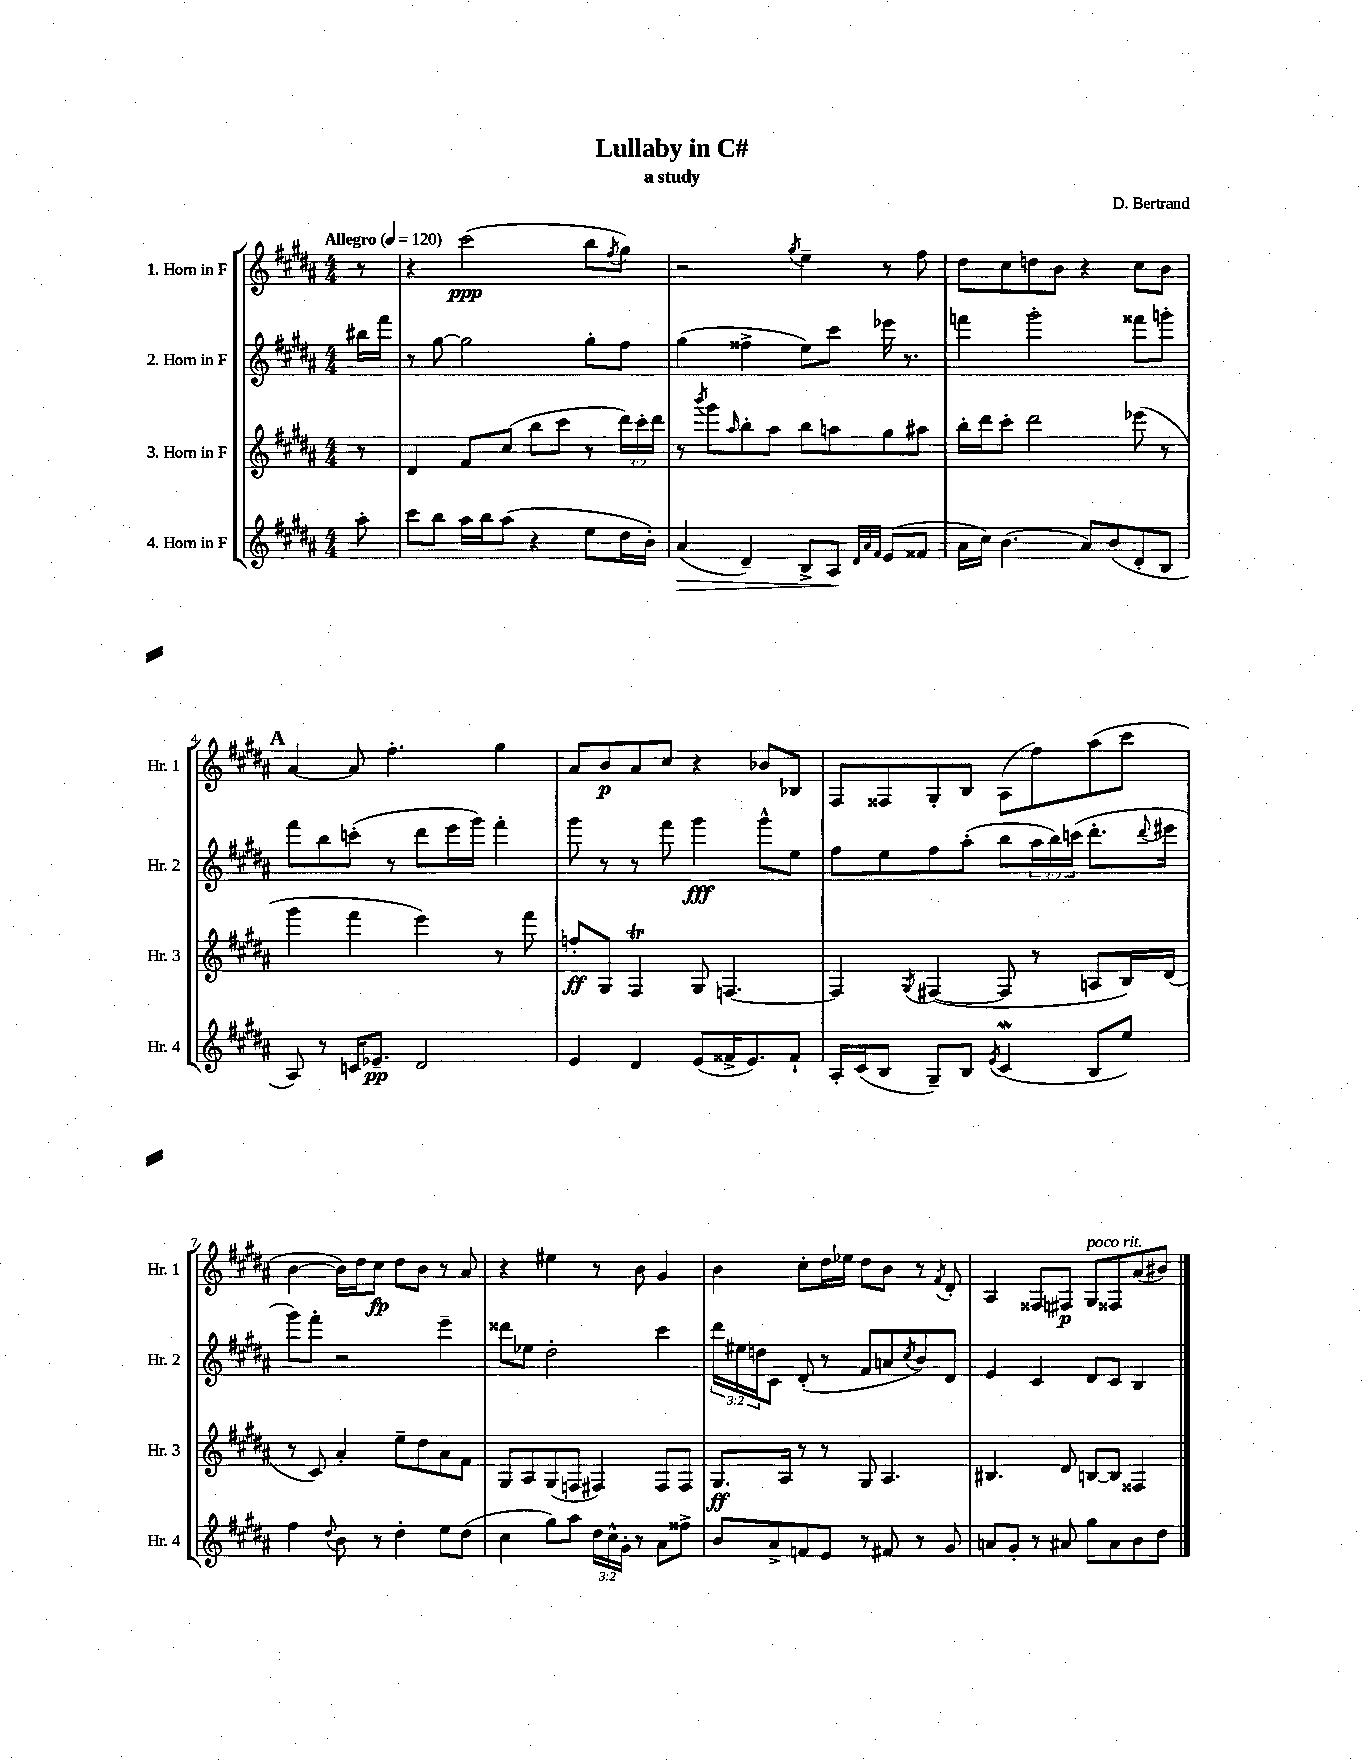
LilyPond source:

\header { title = "Lullaby in C#" composer = "D. Bertrand" subtitle = "a study" }
<<
\new StaffGroup <<
\new Staff = "s0" \with { instrumentName = "1. Horn in F" shortInstrumentName = "Hr. 1" } {
    \clef treble \key b \major \numericTimeSignature \time 4/4 \partial 8 \tempo "Allegro" 4 = 120
    r8 |
    r4 cis'''2\ppp( b''8 \acciaccatura { fis''8 } gis''8) |
    r2 \acciaccatura { gis''8 } e''4-- r8 fis''8 |
    dis''8 cis''8 d''8 b'8 r4 cis''8 b'8 |
    \mark \markup { \bold "A" } ais'4~ ais'8 fis''4.-. gis''4 |
    ais'8 b'8\p ais'8 cis''8 r4 bes'8 bes8 |
    fis8 fisis8 gis8-. b8 ais8( fis''8) ais''8( cis'''8 |
    b'4~ b'16) dis''16 cis''8\fp dis''8 b'8 r8 ais'8 |
    r4 eis''4 r8 b'8 gis'4 |
    b'4 cis''8-. dis''16 ees''16 dis''8 b'8 r8 \acciaccatura { fis'8 } dis'8-. |
    ais4 fisis8 fis8\p gis8^\markup { \italic "poco rit." } fisis8 ais'8( bis'8) \bar "|." |
}
\new Staff = "s1" \with { instrumentName = "2. Horn in F" shortInstrumentName = "Hr. 2" } {
    \clef treble \key b \major \numericTimeSignature \time 4/4 \override Staff.TupletNumber.text = #tuplet-number::calc-fraction-text \partial 8
    bis''16 fis'''16 |
    r8 gis''8~ gis''2 gis''8-. fis''8 |
    gis''4( fisis''4-> e''8) cis'''8 ees'''16 r8. |
    f'''4 gis'''2-. fisis'''8 g'''8-. |
    \mark \markup { \bold "A" } fis'''8 b''8 c'''8-.( r8 dis'''8 e'''16 gis'''16) fis'''4-. |
    gis'''8 r8 r8 fis'''8 gis'''4\fff gis'''8-^ e''8 |
    fis''8 e''8 fis''8 ais''8-.( b''8 \tuplet 3/2 { ais''16 b''16) c'''16( } dis'''8.-. \appoggiatura { dis'''8 } eis'''16 |
    gis'''8) fis'''8-. r2 e'''4-- |
    disis'''8 ees''8 dis''2-. cis'''4 |
    \tuplet 3/2 { dis'''16 eis''16 d''16 } cis'8 dis'8-.( r8 fis'8 a'8 \acciaccatura { cis''8 } b'8) dis'8 |
    e'4 cis'4 dis'8 cis'8 b4 \bar "|." |
}
\new Staff = "s2" \with { instrumentName = "3. Horn in F" shortInstrumentName = "Hr. 3" } {
    \clef treble \key b \major \numericTimeSignature \time 4/4 \override Staff.TupletNumber.text = #tuplet-number::calc-fraction-text \partial 8
    r8 |
    dis'4 fis'8 cis''8( b''8 cis'''8 r8 \tuplet 3/2 { dis'''16) cis'''16-. dis'''16 } |
    r8 \acciaccatura { b'''8 } gis'''8 \grace { ais''16 } b''8-. ais''8 b''8 a''8 gis''8 ais''8 |
    b''16-. dis'''16 cis'''8-. dis'''2 ees'''8( r8 |
    \mark \markup { \bold "A" } gis'''4 fis'''4 e'''4) r8 fis'''8 |
    f''8-.\ff gis8 fis4\trill gis8 f4.~ |
    f4 \acciaccatura { gis8 } fis4~( fis8 r8 a8 b16) dis'16( |
    r8 cis'8) ais'4-. e''8-- dis''8 ais'8 fis'8 |
    gis8 ais8 gis8( f8 fis4) fis8 fis8 |
    gis8.\ff ais16 r8 r8 gis8 ais4. |
    bis4. dis'8 b8~ b8 fisis4 \bar "|." |
}
\new Staff = "s3" \with { instrumentName = "4. Horn in F" shortInstrumentName = "Hr. 4" } {
    \clef treble \key b \major \numericTimeSignature \time 4/4 \override Staff.TupletNumber.text = #tuplet-number::calc-fraction-text \partial 8
    ais''8-. |
    cis'''8 b''8 ais''16 b''16 ais''8( r4 e''8 dis''16 b'16-.) |
    ais'4\>( dis'4--) b8-> ais8\! \grace { dis'32 ais'32 fis'32 } e'8( fisis'8 |
    ais'16 cis''16) b'4.( ais'8) b'8( dis'8-. b8 |
    \mark \markup { \bold "A" } ais8) r8 c'16 ees'8.--\pp dis'2 |
    e'4 dis'4 e'8( fisis'16-> e'8.) fisis'8-! |
    ais16-. cis'16( b8 gis8--) b8 \acciaccatura { e'8 } cis'4\mordent( b8 e''8) |
    fis''4 \appoggiatura { dis''8 } b'8 r8 dis''4-. e''8 dis''8( |
    cis''4 gis''8) ais''8 \tuplet 3/2 { dis''16 cis''16-^ gis'16-. } r8 ais'8 fisis''8-> |
    b'8 ais'8-> f'8 e'8 r8 fis'8 r8 gis'8 |
    a'8 gis'8-. r8 ais'8 gis''8 ais'8 b'8 dis''8 \bar "|." |
}
>>
>>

################

▶ _Task_
Select every line of the rows that contains the string "instrumentName", matching case exactly.

▶ _Output of the exercise_
\new Staff = "s0" \with { instrumentName = "1. Horn in F" shortInstrumentName = "Hr. 1" } {
\new Staff = "s1" \with { instrumentName = "2. Horn in F" shortInstrumentName = "Hr. 2" } {
\new Staff = "s2" \with { instrumentName = "3. Horn in F" shortInstrumentName = "Hr. 3" } {
\new Staff = "s3" \with { instrumentName = "4. Horn in F" shortInstrumentName = "Hr. 4" } {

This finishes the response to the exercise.